→ **The problem**: Your task is to copy each line of the listing that contains the word "objects".

→ **Exercise materials**:
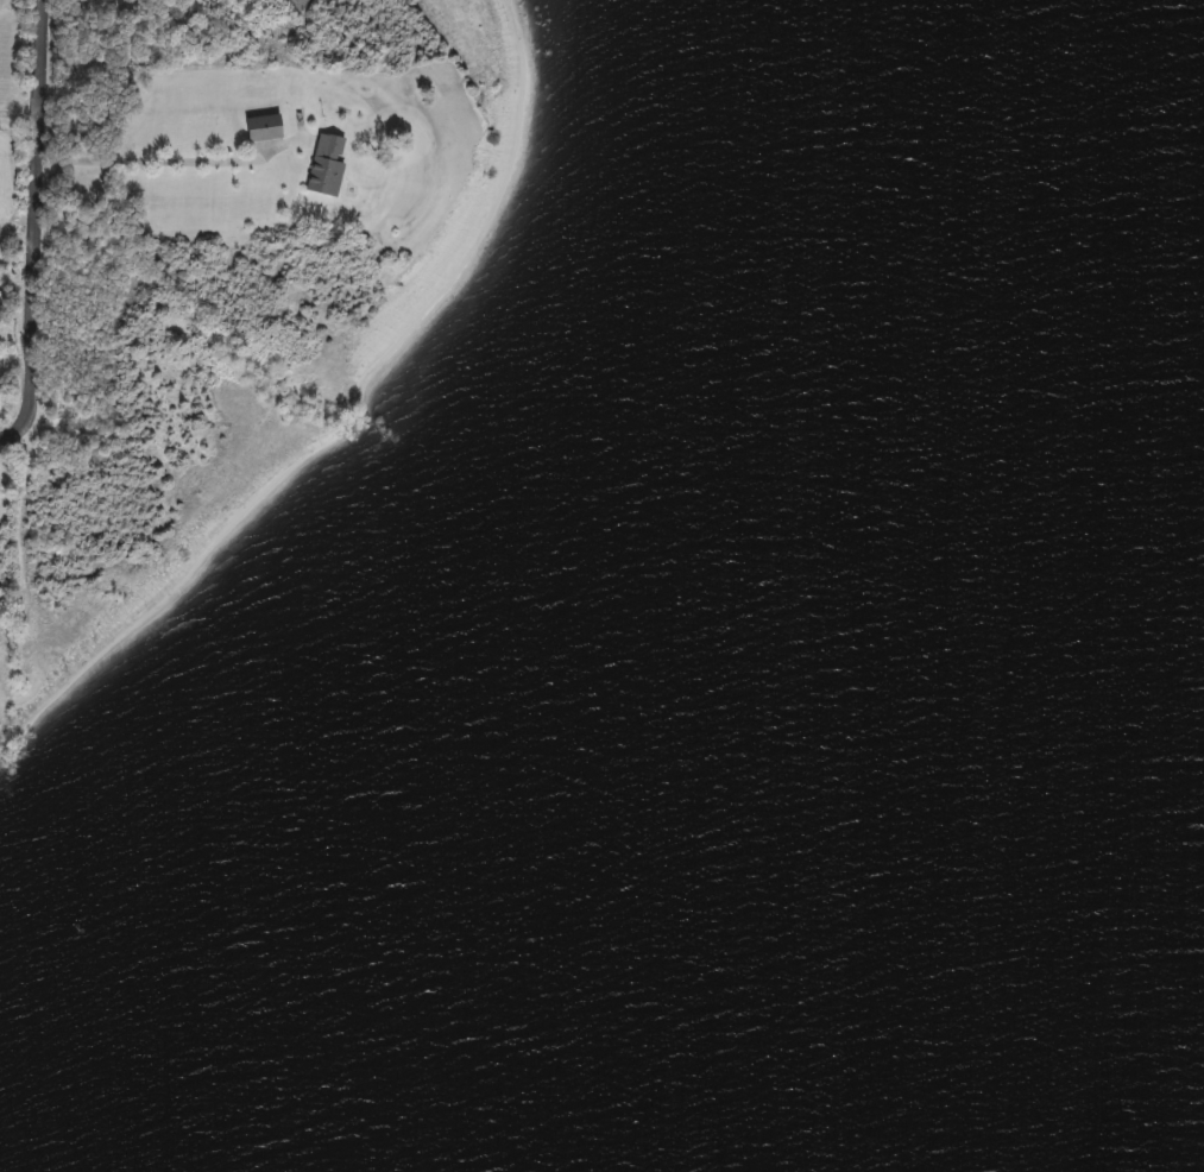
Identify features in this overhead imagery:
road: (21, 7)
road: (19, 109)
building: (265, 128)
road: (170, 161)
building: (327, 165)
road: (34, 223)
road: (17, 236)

---

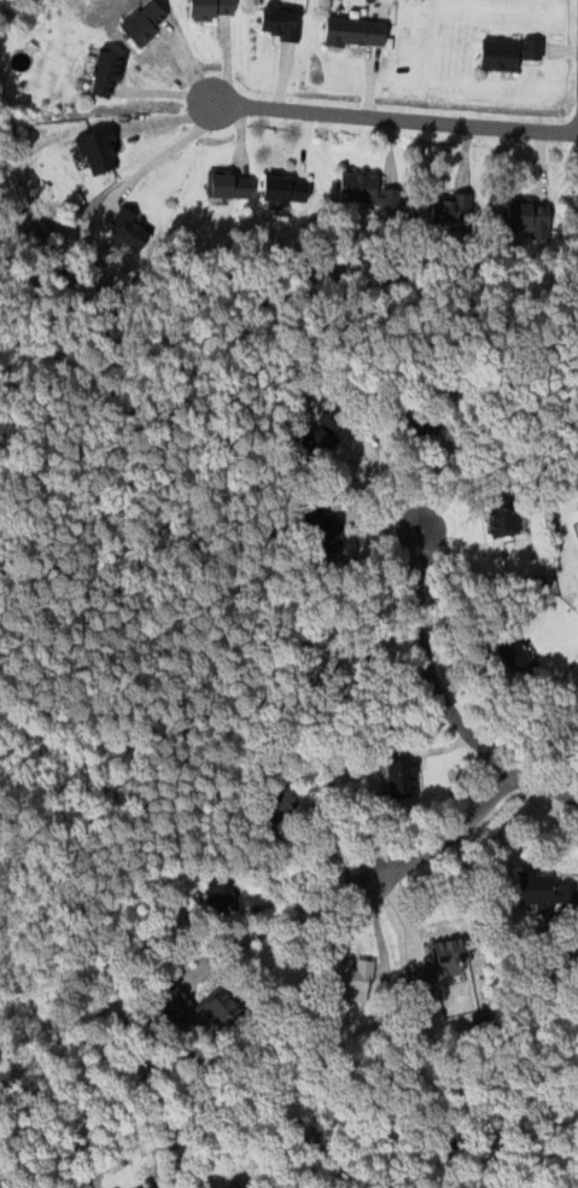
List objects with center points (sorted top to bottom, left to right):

---

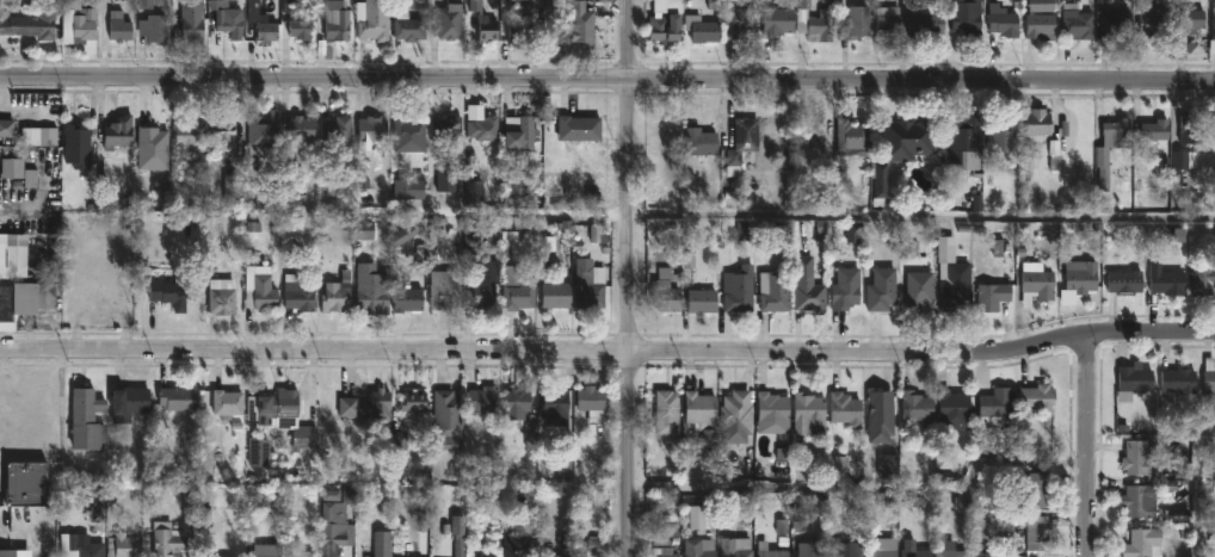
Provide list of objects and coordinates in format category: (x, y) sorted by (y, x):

→ **Written reply**:
List objects with center points (sorted top to bottom, left to right):
Provide list of objects and coordinates in format category: (x, y) sorted by (y, x):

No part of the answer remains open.